◆ EXERCISE AIM
What is needed is the full set of records, word for word, with no pictures.

Dataset items:
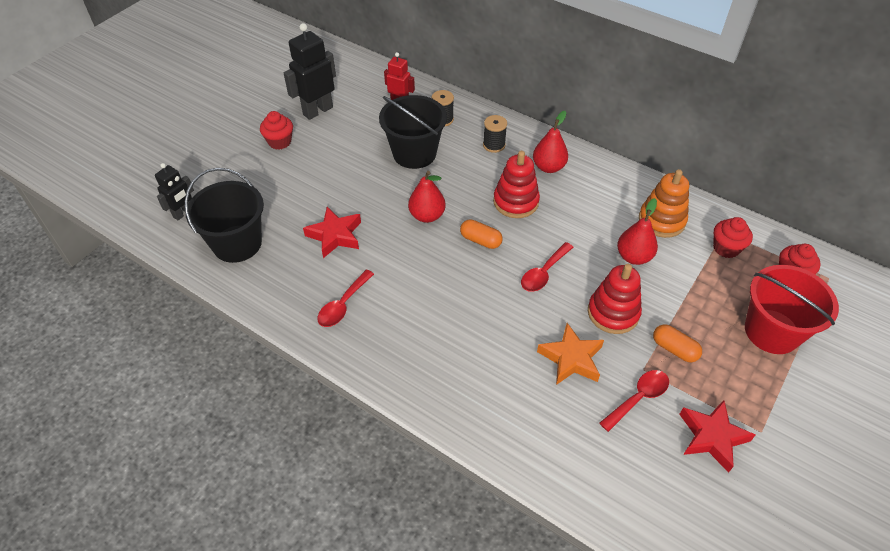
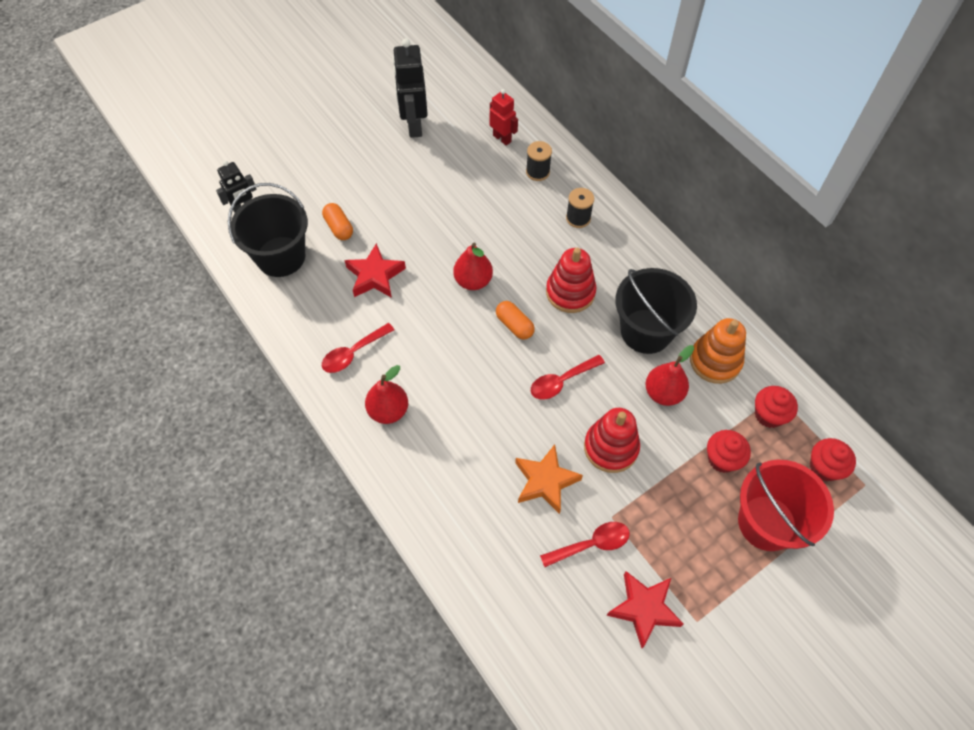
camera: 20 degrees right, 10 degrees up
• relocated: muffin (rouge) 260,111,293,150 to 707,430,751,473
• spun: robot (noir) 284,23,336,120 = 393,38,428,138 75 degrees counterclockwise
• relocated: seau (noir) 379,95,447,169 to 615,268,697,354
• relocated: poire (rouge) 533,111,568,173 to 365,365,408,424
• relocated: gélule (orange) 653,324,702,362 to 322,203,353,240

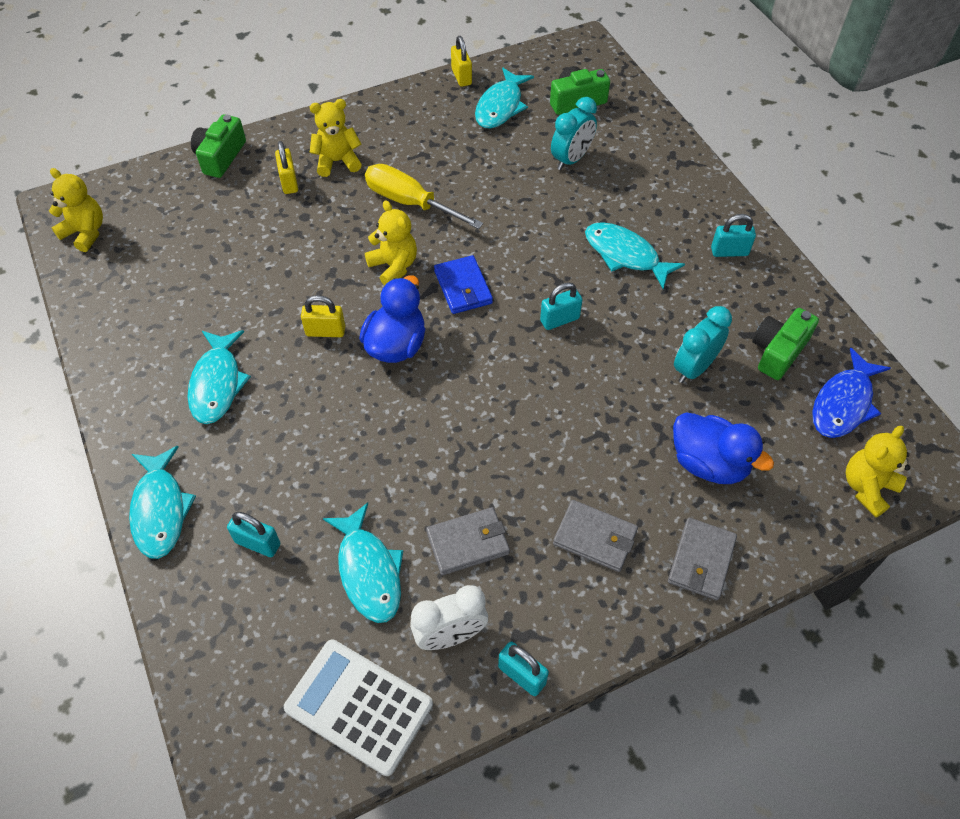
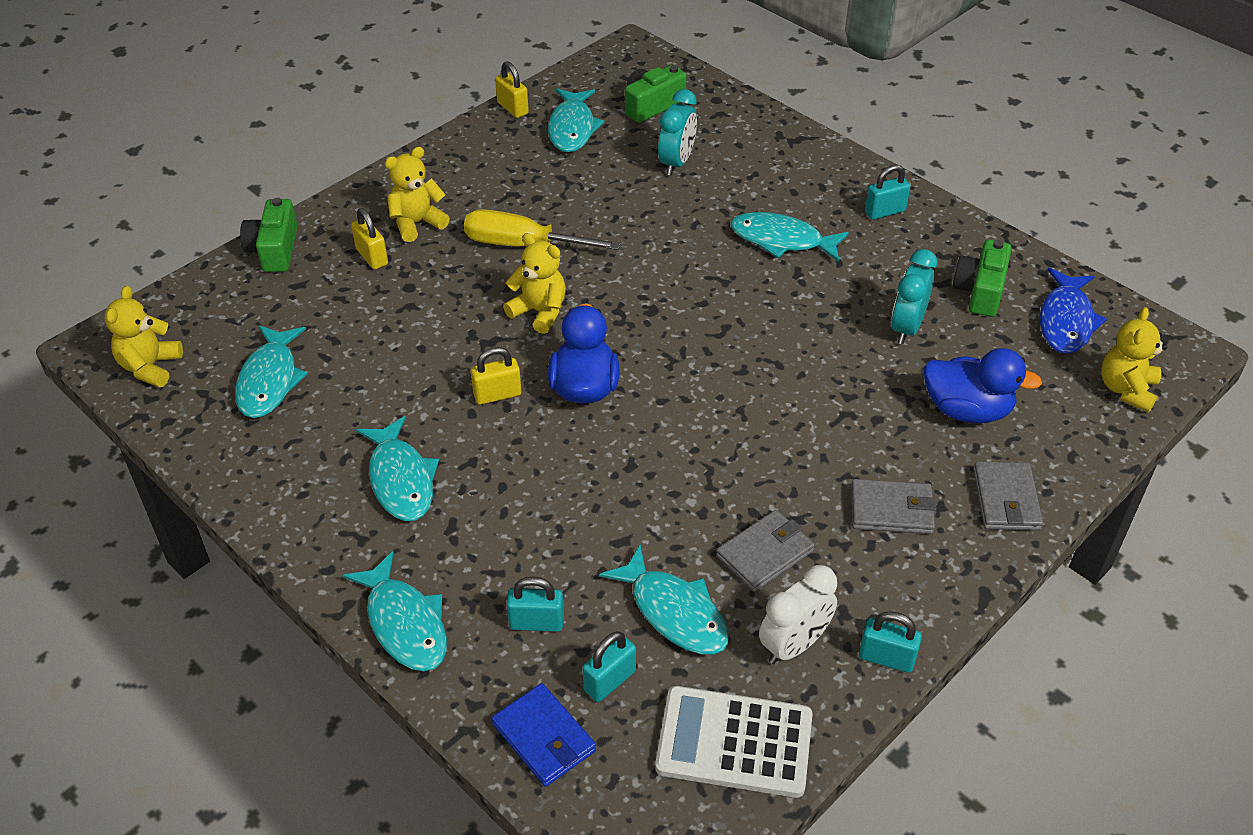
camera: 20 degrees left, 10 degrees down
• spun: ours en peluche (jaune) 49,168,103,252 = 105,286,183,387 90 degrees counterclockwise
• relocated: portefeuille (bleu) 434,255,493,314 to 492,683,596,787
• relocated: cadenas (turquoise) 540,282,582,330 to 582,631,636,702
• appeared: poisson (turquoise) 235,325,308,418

◆ EXERCISE OUTPUT
camera: 20 degrees right, 10 degrees up
• relocated: muffin (rouge) 260,111,293,150 to 707,430,751,473
• spun: robot (noir) 284,23,336,120 = 393,38,428,138 75 degrees counterclockwise
• relocated: seau (noir) 379,95,447,169 to 615,268,697,354
• relocated: poire (rouge) 533,111,568,173 to 365,365,408,424
• relocated: gélule (orange) 653,324,702,362 to 322,203,353,240

camera: 20 degrees left, 10 degrees down
• spun: ours en peluche (jaune) 49,168,103,252 = 105,286,183,387 90 degrees counterclockwise
• relocated: portefeuille (bleu) 434,255,493,314 to 492,683,596,787
• relocated: cadenas (turquoise) 540,282,582,330 to 582,631,636,702
• appeared: poisson (turquoise) 235,325,308,418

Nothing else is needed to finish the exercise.